--- EXCERPTED DATA ---

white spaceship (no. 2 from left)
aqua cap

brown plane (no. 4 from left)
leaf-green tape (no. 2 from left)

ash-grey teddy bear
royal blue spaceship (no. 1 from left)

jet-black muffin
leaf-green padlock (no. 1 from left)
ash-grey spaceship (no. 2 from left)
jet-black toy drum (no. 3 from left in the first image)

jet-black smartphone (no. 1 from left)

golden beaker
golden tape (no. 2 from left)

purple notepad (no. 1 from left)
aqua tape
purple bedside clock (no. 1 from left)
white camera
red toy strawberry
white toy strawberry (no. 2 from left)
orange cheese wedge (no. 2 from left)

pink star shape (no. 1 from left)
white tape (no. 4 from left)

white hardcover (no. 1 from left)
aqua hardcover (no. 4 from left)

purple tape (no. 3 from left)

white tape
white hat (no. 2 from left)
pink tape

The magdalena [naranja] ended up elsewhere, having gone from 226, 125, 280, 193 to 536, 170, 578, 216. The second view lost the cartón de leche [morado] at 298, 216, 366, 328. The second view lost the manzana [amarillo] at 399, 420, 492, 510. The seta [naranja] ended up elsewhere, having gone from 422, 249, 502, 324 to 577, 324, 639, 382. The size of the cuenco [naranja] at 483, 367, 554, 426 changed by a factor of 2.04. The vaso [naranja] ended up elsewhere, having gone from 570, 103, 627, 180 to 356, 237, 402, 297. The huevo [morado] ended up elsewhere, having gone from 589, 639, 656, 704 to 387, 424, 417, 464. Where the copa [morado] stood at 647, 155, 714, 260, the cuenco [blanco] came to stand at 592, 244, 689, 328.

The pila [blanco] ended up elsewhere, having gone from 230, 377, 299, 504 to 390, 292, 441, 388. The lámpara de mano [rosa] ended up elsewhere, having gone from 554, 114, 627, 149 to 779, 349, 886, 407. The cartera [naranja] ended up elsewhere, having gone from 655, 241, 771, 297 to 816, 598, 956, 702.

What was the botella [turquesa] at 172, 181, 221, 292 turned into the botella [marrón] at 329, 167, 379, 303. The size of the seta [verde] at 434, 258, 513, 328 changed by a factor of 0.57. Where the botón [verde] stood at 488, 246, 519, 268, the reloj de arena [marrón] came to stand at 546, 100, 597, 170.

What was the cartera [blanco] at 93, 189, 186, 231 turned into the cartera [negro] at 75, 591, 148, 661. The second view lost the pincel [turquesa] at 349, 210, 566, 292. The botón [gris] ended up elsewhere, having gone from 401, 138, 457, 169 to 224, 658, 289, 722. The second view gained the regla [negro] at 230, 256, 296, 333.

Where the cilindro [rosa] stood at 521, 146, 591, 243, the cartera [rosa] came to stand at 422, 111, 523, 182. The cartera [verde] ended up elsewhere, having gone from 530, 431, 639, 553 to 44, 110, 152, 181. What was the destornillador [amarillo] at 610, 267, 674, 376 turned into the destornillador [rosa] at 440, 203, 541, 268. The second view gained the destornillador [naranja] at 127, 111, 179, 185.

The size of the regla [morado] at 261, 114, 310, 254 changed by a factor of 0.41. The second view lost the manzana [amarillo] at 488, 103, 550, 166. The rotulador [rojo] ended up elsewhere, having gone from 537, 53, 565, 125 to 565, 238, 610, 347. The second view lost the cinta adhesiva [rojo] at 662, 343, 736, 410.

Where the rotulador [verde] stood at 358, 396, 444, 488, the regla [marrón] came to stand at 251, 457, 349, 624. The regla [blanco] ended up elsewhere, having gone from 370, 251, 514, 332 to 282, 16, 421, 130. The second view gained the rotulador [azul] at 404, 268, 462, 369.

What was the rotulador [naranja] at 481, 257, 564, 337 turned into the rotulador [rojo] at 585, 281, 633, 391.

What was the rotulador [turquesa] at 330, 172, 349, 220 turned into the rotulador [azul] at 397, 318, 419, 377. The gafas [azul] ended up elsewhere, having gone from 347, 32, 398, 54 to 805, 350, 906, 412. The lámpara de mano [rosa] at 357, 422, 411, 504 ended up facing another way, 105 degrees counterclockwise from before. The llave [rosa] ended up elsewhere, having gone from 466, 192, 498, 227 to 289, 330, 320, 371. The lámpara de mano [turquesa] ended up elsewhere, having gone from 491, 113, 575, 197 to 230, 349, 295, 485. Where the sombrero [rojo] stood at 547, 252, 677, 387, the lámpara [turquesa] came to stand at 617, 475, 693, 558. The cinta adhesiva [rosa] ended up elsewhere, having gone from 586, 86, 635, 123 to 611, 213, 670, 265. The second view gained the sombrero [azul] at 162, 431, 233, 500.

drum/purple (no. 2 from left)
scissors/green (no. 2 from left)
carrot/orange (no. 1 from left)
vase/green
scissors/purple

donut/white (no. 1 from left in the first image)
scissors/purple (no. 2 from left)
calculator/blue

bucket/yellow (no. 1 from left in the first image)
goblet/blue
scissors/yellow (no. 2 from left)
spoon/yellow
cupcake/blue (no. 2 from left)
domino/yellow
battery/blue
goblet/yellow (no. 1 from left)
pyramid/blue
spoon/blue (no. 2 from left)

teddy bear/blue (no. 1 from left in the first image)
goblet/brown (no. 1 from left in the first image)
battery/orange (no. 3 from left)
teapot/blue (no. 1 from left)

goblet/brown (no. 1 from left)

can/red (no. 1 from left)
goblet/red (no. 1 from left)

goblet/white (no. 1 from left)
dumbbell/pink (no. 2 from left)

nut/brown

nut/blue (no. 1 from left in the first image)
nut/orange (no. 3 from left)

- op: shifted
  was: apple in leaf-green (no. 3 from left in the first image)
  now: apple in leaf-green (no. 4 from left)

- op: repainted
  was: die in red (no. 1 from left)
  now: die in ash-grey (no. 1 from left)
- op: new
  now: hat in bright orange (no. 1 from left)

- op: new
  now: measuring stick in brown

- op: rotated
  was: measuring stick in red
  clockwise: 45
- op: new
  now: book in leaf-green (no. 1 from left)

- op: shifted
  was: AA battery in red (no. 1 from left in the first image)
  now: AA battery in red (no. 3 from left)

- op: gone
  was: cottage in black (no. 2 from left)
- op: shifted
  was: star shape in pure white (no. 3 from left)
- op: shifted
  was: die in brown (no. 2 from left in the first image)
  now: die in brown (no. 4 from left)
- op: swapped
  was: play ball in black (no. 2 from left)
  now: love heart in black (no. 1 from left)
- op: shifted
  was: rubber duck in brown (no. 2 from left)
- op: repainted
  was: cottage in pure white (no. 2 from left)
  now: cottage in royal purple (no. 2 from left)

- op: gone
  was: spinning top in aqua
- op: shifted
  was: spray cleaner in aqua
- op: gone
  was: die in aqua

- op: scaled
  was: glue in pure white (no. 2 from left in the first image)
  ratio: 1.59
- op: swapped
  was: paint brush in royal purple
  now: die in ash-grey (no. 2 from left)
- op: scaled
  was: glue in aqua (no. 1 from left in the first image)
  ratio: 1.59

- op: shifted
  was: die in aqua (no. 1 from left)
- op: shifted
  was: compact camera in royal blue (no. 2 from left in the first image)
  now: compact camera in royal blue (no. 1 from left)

---

PROBLEM TO WORK ON:
Set down every record once more, exactly as written.

RESULT FOR THIS TASK:
white spaceship (no. 2 from left)
aqua cap

brown plane (no. 4 from left)
leaf-green tape (no. 2 from left)

ash-grey teddy bear
royal blue spaceship (no. 1 from left)

jet-black muffin
leaf-green padlock (no. 1 from left)
ash-grey spaceship (no. 2 from left)
jet-black toy drum (no. 3 from left in the first image)

jet-black smartphone (no. 1 from left)

golden beaker
golden tape (no. 2 from left)

purple notepad (no. 1 from left)
aqua tape
purple bedside clock (no. 1 from left)
white camera
red toy strawberry
white toy strawberry (no. 2 from left)
orange cheese wedge (no. 2 from left)

pink star shape (no. 1 from left)
white tape (no. 4 from left)

white hardcover (no. 1 from left)
aqua hardcover (no. 4 from left)

purple tape (no. 3 from left)

white tape
white hat (no. 2 from left)
pink tape

The magdalena [naranja] ended up elsewhere, having gone from 226, 125, 280, 193 to 536, 170, 578, 216. The second view lost the cartón de leche [morado] at 298, 216, 366, 328. The second view lost the manzana [amarillo] at 399, 420, 492, 510. The seta [naranja] ended up elsewhere, having gone from 422, 249, 502, 324 to 577, 324, 639, 382. The size of the cuenco [naranja] at 483, 367, 554, 426 changed by a factor of 2.04. The vaso [naranja] ended up elsewhere, having gone from 570, 103, 627, 180 to 356, 237, 402, 297. The huevo [morado] ended up elsewhere, having gone from 589, 639, 656, 704 to 387, 424, 417, 464. Where the copa [morado] stood at 647, 155, 714, 260, the cuenco [blanco] came to stand at 592, 244, 689, 328.

The pila [blanco] ended up elsewhere, having gone from 230, 377, 299, 504 to 390, 292, 441, 388. The lámpara de mano [rosa] ended up elsewhere, having gone from 554, 114, 627, 149 to 779, 349, 886, 407. The cartera [naranja] ended up elsewhere, having gone from 655, 241, 771, 297 to 816, 598, 956, 702.

What was the botella [turquesa] at 172, 181, 221, 292 turned into the botella [marrón] at 329, 167, 379, 303. The size of the seta [verde] at 434, 258, 513, 328 changed by a factor of 0.57. Where the botón [verde] stood at 488, 246, 519, 268, the reloj de arena [marrón] came to stand at 546, 100, 597, 170.

What was the cartera [blanco] at 93, 189, 186, 231 turned into the cartera [negro] at 75, 591, 148, 661. The second view lost the pincel [turquesa] at 349, 210, 566, 292. The botón [gris] ended up elsewhere, having gone from 401, 138, 457, 169 to 224, 658, 289, 722. The second view gained the regla [negro] at 230, 256, 296, 333.

Where the cilindro [rosa] stood at 521, 146, 591, 243, the cartera [rosa] came to stand at 422, 111, 523, 182. The cartera [verde] ended up elsewhere, having gone from 530, 431, 639, 553 to 44, 110, 152, 181. What was the destornillador [amarillo] at 610, 267, 674, 376 turned into the destornillador [rosa] at 440, 203, 541, 268. The second view gained the destornillador [naranja] at 127, 111, 179, 185.

The size of the regla [morado] at 261, 114, 310, 254 changed by a factor of 0.41. The second view lost the manzana [amarillo] at 488, 103, 550, 166. The rotulador [rojo] ended up elsewhere, having gone from 537, 53, 565, 125 to 565, 238, 610, 347. The second view lost the cinta adhesiva [rojo] at 662, 343, 736, 410.

Where the rotulador [verde] stood at 358, 396, 444, 488, the regla [marrón] came to stand at 251, 457, 349, 624. The regla [blanco] ended up elsewhere, having gone from 370, 251, 514, 332 to 282, 16, 421, 130. The second view gained the rotulador [azul] at 404, 268, 462, 369.

What was the rotulador [naranja] at 481, 257, 564, 337 turned into the rotulador [rojo] at 585, 281, 633, 391.

What was the rotulador [turquesa] at 330, 172, 349, 220 turned into the rotulador [azul] at 397, 318, 419, 377. The gafas [azul] ended up elsewhere, having gone from 347, 32, 398, 54 to 805, 350, 906, 412. The lámpara de mano [rosa] at 357, 422, 411, 504 ended up facing another way, 105 degrees counterclockwise from before. The llave [rosa] ended up elsewhere, having gone from 466, 192, 498, 227 to 289, 330, 320, 371. The lámpara de mano [turquesa] ended up elsewhere, having gone from 491, 113, 575, 197 to 230, 349, 295, 485. Where the sombrero [rojo] stood at 547, 252, 677, 387, the lámpara [turquesa] came to stand at 617, 475, 693, 558. The cinta adhesiva [rosa] ended up elsewhere, having gone from 586, 86, 635, 123 to 611, 213, 670, 265. The second view gained the sombrero [azul] at 162, 431, 233, 500.

drum/purple (no. 2 from left)
scissors/green (no. 2 from left)
carrot/orange (no. 1 from left)
vase/green
scissors/purple

donut/white (no. 1 from left in the first image)
scissors/purple (no. 2 from left)
calculator/blue

bucket/yellow (no. 1 from left in the first image)
goblet/blue
scissors/yellow (no. 2 from left)
spoon/yellow
cupcake/blue (no. 2 from left)
domino/yellow
battery/blue
goblet/yellow (no. 1 from left)
pyramid/blue
spoon/blue (no. 2 from left)

teddy bear/blue (no. 1 from left in the first image)
goblet/brown (no. 1 from left in the first image)
battery/orange (no. 3 from left)
teapot/blue (no. 1 from left)

goblet/brown (no. 1 from left)

can/red (no. 1 from left)
goblet/red (no. 1 from left)

goblet/white (no. 1 from left)
dumbbell/pink (no. 2 from left)

nut/brown

nut/blue (no. 1 from left in the first image)
nut/orange (no. 3 from left)

- op: shifted
  was: apple in leaf-green (no. 3 from left in the first image)
  now: apple in leaf-green (no. 4 from left)

- op: repainted
  was: die in red (no. 1 from left)
  now: die in ash-grey (no. 1 from left)
- op: new
  now: hat in bright orange (no. 1 from left)

- op: new
  now: measuring stick in brown

- op: rotated
  was: measuring stick in red
  clockwise: 45
- op: new
  now: book in leaf-green (no. 1 from left)

- op: shifted
  was: AA battery in red (no. 1 from left in the first image)
  now: AA battery in red (no. 3 from left)

- op: gone
  was: cottage in black (no. 2 from left)
- op: shifted
  was: star shape in pure white (no. 3 from left)
- op: shifted
  was: die in brown (no. 2 from left in the first image)
  now: die in brown (no. 4 from left)
- op: swapped
  was: play ball in black (no. 2 from left)
  now: love heart in black (no. 1 from left)
- op: shifted
  was: rubber duck in brown (no. 2 from left)
- op: repainted
  was: cottage in pure white (no. 2 from left)
  now: cottage in royal purple (no. 2 from left)

- op: gone
  was: spinning top in aqua
- op: shifted
  was: spray cleaner in aqua
- op: gone
  was: die in aqua

- op: scaled
  was: glue in pure white (no. 2 from left in the first image)
  ratio: 1.59
- op: swapped
  was: paint brush in royal purple
  now: die in ash-grey (no. 2 from left)
- op: scaled
  was: glue in aqua (no. 1 from left in the first image)
  ratio: 1.59

- op: shifted
  was: die in aqua (no. 1 from left)
- op: shifted
  was: compact camera in royal blue (no. 2 from left in the first image)
  now: compact camera in royal blue (no. 1 from left)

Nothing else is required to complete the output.